### Data segment
________________________

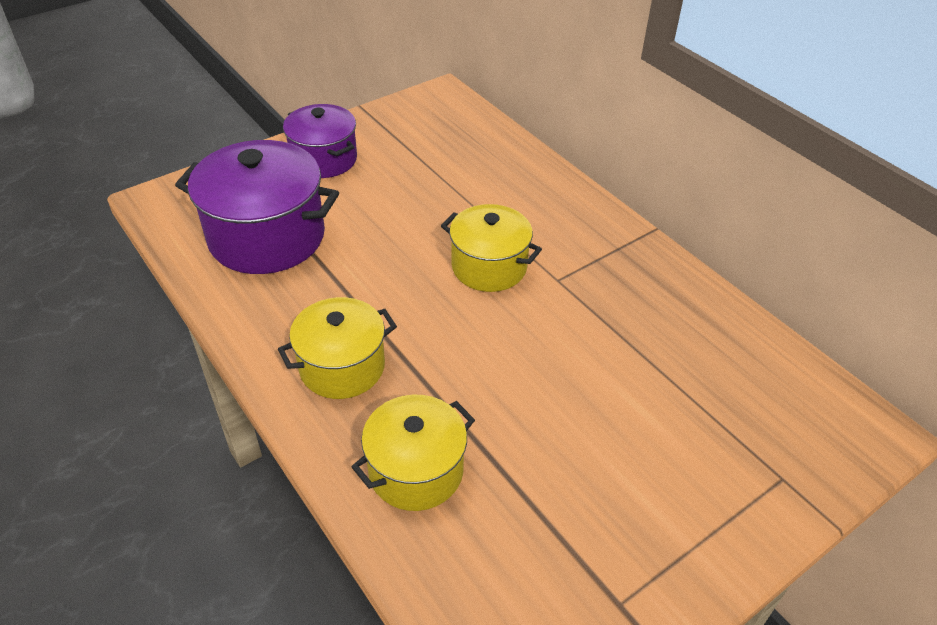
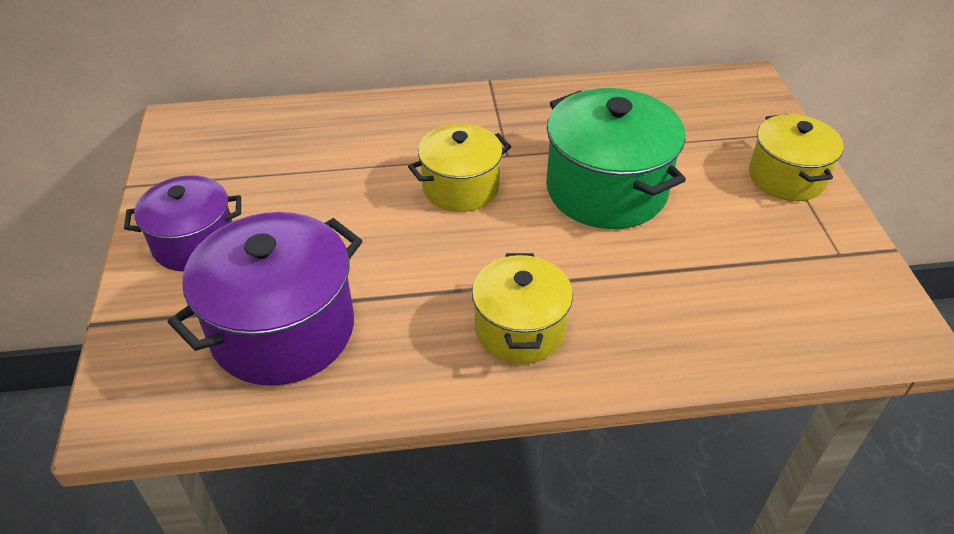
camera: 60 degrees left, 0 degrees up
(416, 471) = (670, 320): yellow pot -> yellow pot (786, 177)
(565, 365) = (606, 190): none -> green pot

________________________

Everything from the line with "(416, 471) = (670, 320): yellow" through the last line of the data above, please return word for word, and no other line.

### Written reply
(416, 471) = (670, 320): yellow pot -> yellow pot (786, 177)
(565, 365) = (606, 190): none -> green pot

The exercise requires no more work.